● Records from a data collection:
__________

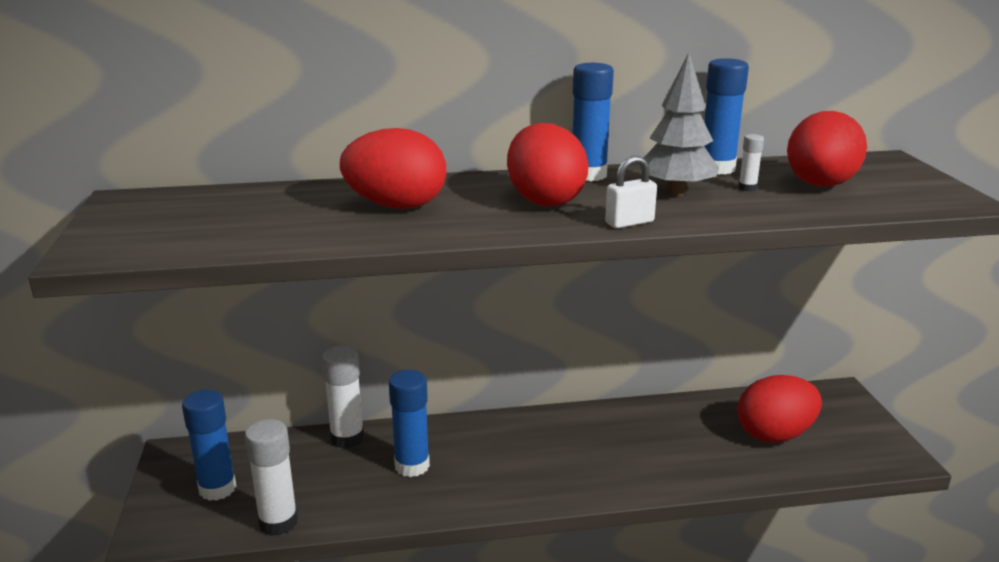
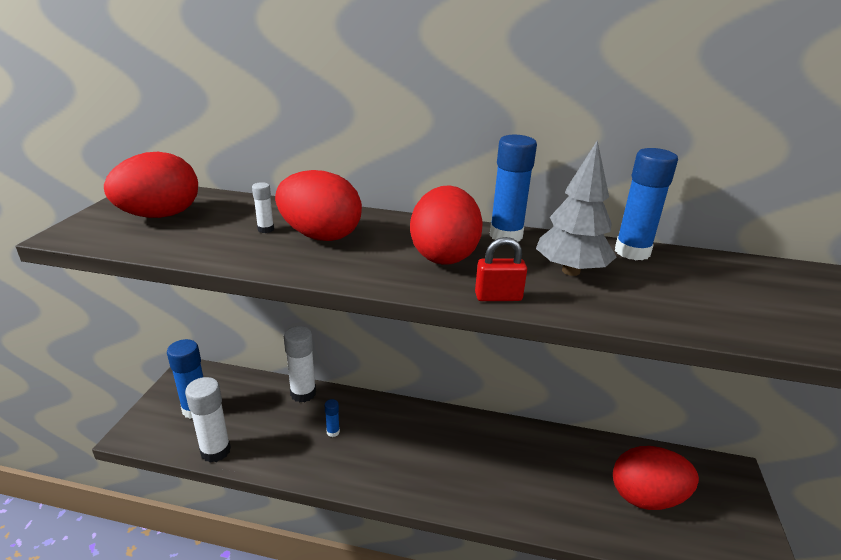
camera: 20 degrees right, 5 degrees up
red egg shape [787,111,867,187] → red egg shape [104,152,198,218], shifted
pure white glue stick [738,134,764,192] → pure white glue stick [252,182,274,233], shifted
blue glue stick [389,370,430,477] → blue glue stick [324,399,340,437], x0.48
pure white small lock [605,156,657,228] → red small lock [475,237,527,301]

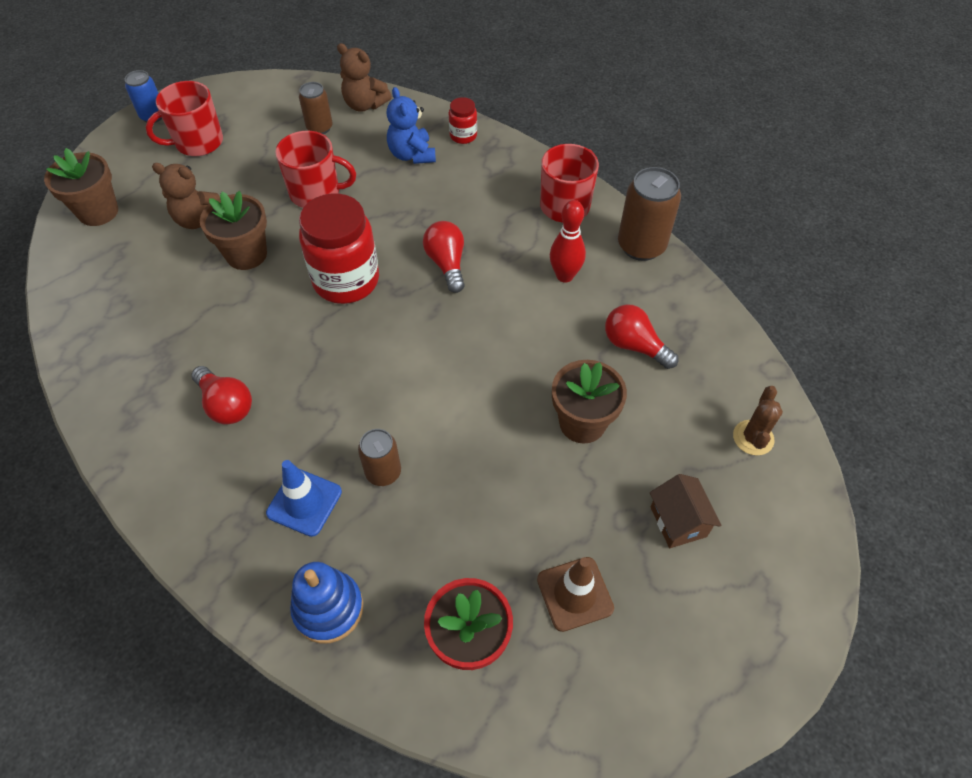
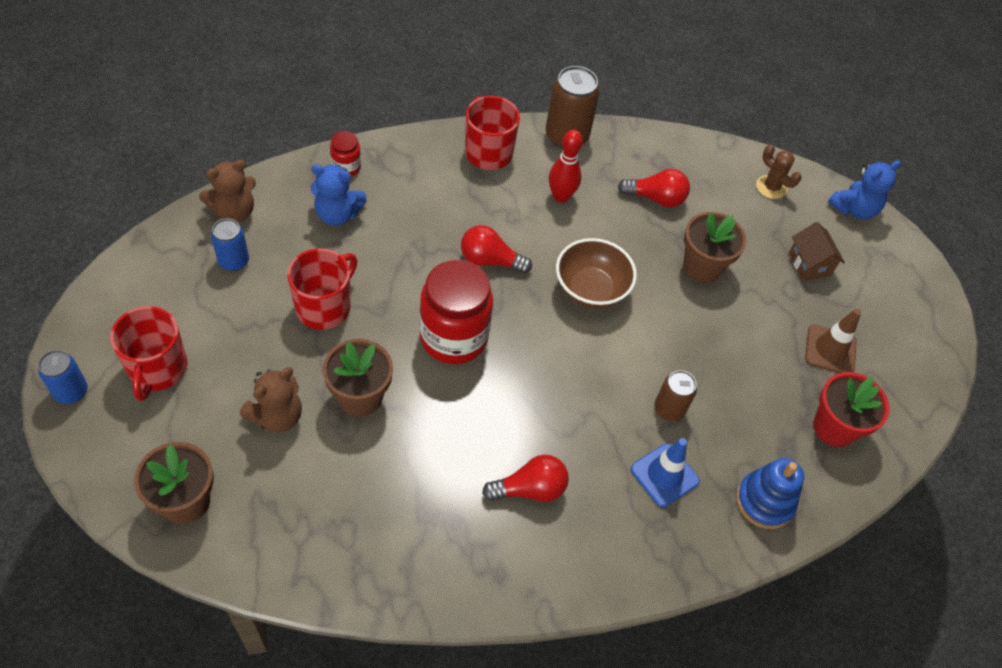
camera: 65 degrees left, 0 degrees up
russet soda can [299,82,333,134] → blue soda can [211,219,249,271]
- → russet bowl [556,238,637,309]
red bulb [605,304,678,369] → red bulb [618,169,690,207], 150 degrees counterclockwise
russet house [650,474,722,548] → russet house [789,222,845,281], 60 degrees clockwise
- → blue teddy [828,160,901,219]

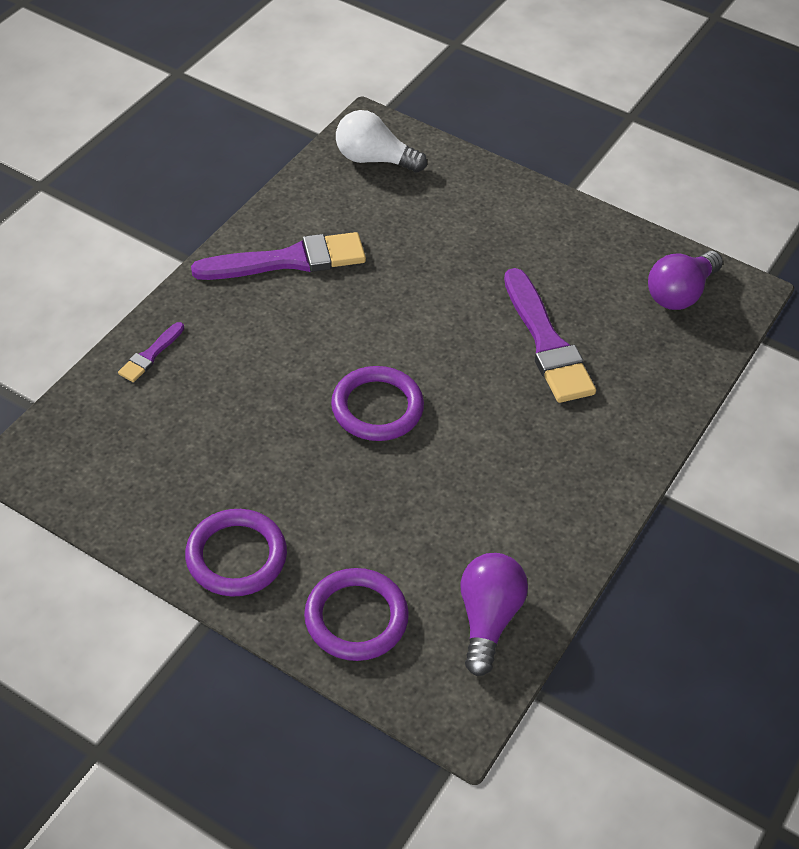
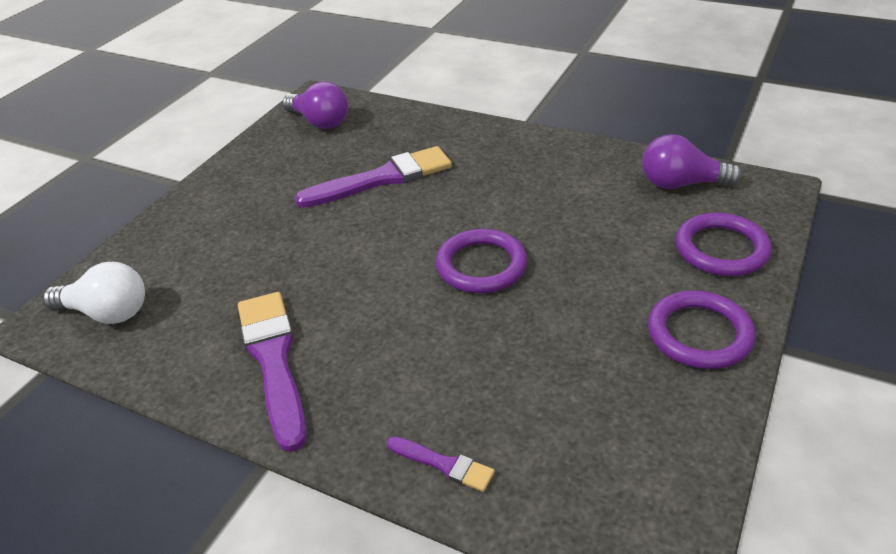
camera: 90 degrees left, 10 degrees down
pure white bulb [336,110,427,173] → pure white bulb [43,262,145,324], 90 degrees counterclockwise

__________

● Task directions: Where the line containing "blue glue stick [389,370,430,477]" appears in the data above, begin there and output every line through the last, exactly and without pictures.

● Problem solution:
blue glue stick [389,370,430,477] → blue glue stick [324,399,340,437], x0.48
pure white small lock [605,156,657,228] → red small lock [475,237,527,301]

camera: 65 degrees left, 0 degrees up
russet soda can [299,82,333,134] → blue soda can [211,219,249,271]
- → russet bowl [556,238,637,309]
red bulb [605,304,678,369] → red bulb [618,169,690,207], 150 degrees counterclockwise
russet house [650,474,722,548] → russet house [789,222,845,281], 60 degrees clockwise
- → blue teddy [828,160,901,219]

camera: 90 degrees left, 10 degrees down
pure white bulb [336,110,427,173] → pure white bulb [43,262,145,324], 90 degrees counterclockwise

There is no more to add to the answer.